══ Input for this task

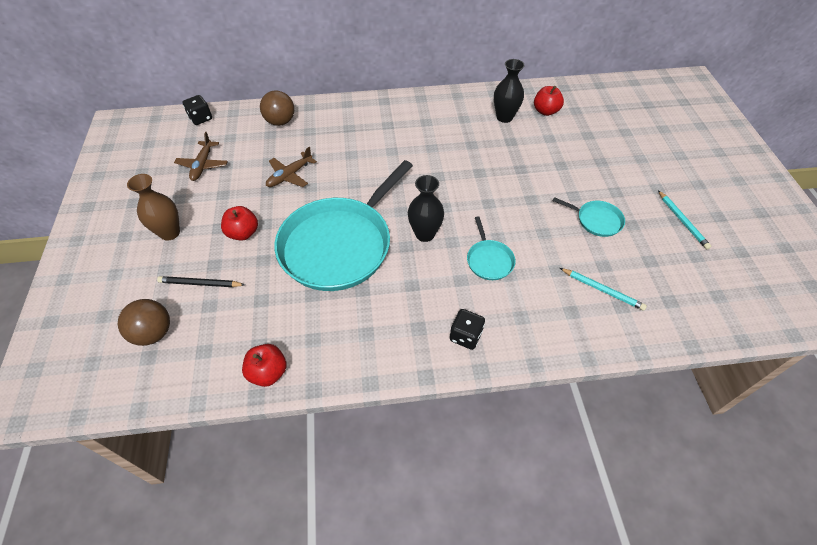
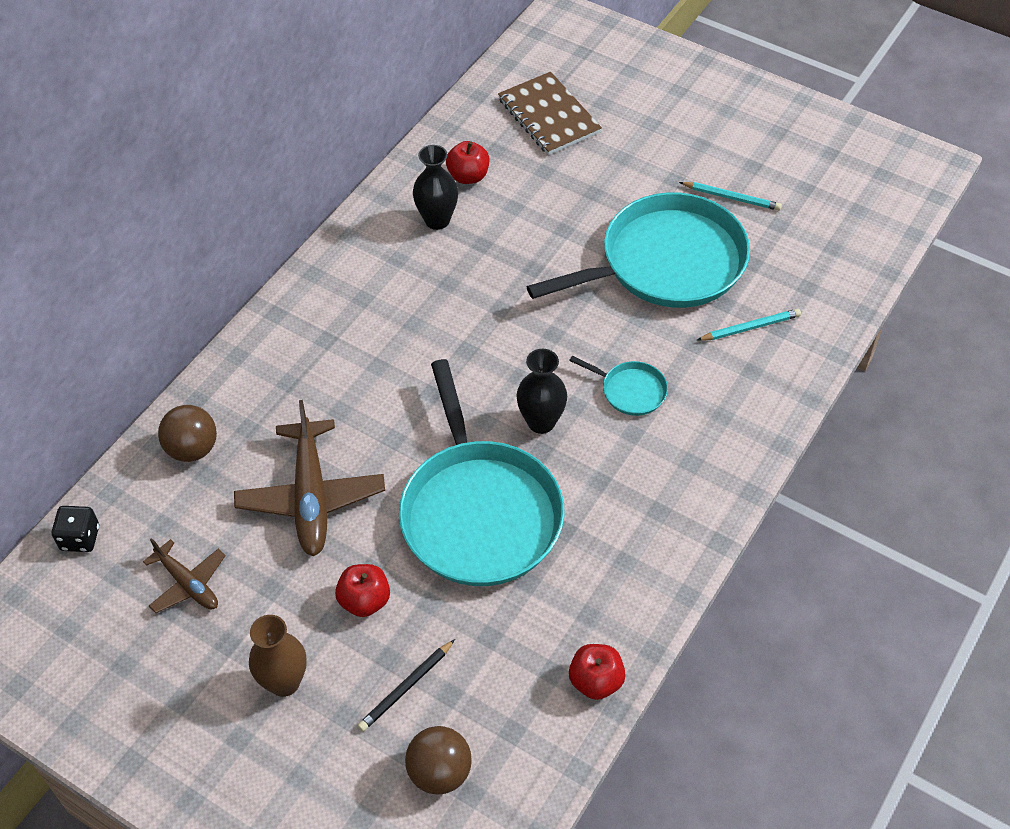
camera: 50 degrees left, 0 degrees up
brown plane [266,147,317,187] -> brown plane [234,400,385,556], size x1.73
black dice [450,309,485,350] -> none
turquoise pan [553,197,625,237] -> turquoise pan [527,192,750,308], size x2.39
none -> brown notebook [498,72,602,155]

════

• _Your goal_
Extract every line of the records above that contains the word "none".

• _Your solution_
black dice [450,309,485,350] -> none
none -> brown notebook [498,72,602,155]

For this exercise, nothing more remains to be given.